» Description of the task
Repeat verbatim, and only, the lines of the data below, beginning at the line that contains "grey mushroom: [365,76,418,129]" and stopping after the line that contains "brown notebook: [132,233,269,315]".

» Data
<<<<
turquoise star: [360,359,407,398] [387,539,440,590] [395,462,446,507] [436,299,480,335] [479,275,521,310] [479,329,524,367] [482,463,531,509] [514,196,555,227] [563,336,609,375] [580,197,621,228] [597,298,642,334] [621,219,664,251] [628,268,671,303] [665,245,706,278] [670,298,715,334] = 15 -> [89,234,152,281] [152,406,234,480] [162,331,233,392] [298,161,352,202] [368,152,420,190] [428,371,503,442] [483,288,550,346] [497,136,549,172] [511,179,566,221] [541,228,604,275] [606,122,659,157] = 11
>>>>
<<<<
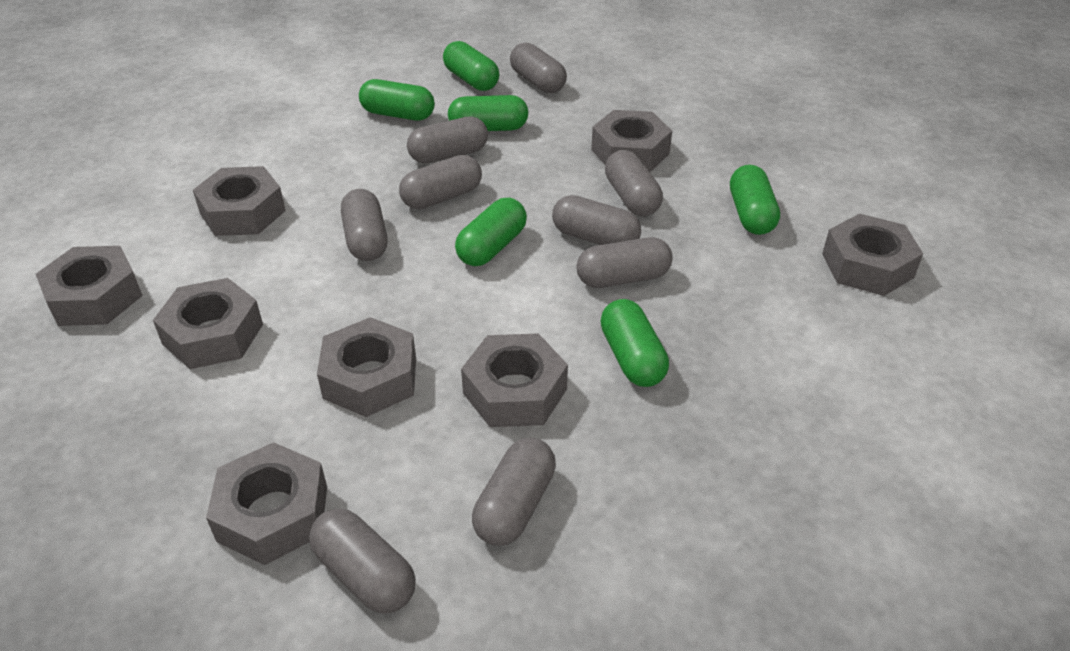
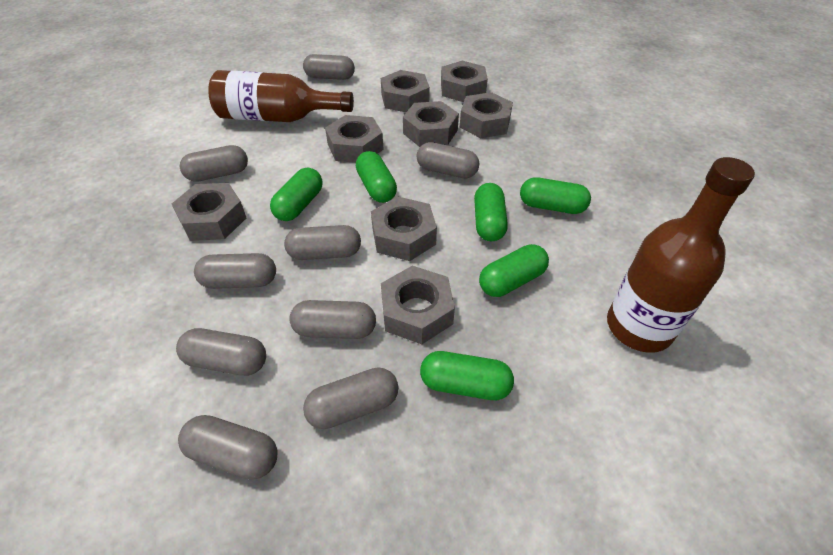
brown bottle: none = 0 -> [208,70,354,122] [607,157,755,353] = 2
>>>>
<<<<
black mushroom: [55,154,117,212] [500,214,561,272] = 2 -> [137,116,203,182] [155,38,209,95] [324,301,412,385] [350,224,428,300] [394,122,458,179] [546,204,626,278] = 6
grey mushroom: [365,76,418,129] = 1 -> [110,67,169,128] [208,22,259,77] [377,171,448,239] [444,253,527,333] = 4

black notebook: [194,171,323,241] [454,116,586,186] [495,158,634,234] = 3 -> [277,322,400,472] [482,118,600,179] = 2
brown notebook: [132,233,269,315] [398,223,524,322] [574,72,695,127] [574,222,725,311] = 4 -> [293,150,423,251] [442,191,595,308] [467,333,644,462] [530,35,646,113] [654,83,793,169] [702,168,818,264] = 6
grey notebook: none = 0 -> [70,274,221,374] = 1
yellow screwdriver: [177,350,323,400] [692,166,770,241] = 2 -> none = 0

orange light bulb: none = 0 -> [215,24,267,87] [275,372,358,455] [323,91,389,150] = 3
>>>>
» Written answer
grey mushroom: [365,76,418,129] = 1 -> [110,67,169,128] [208,22,259,77] [377,171,448,239] [444,253,527,333] = 4

black notebook: [194,171,323,241] [454,116,586,186] [495,158,634,234] = 3 -> [277,322,400,472] [482,118,600,179] = 2
brown notebook: [132,233,269,315] [398,223,524,322] [574,72,695,127] [574,222,725,311] = 4 -> [293,150,423,251] [442,191,595,308] [467,333,644,462] [530,35,646,113] [654,83,793,169] [702,168,818,264] = 6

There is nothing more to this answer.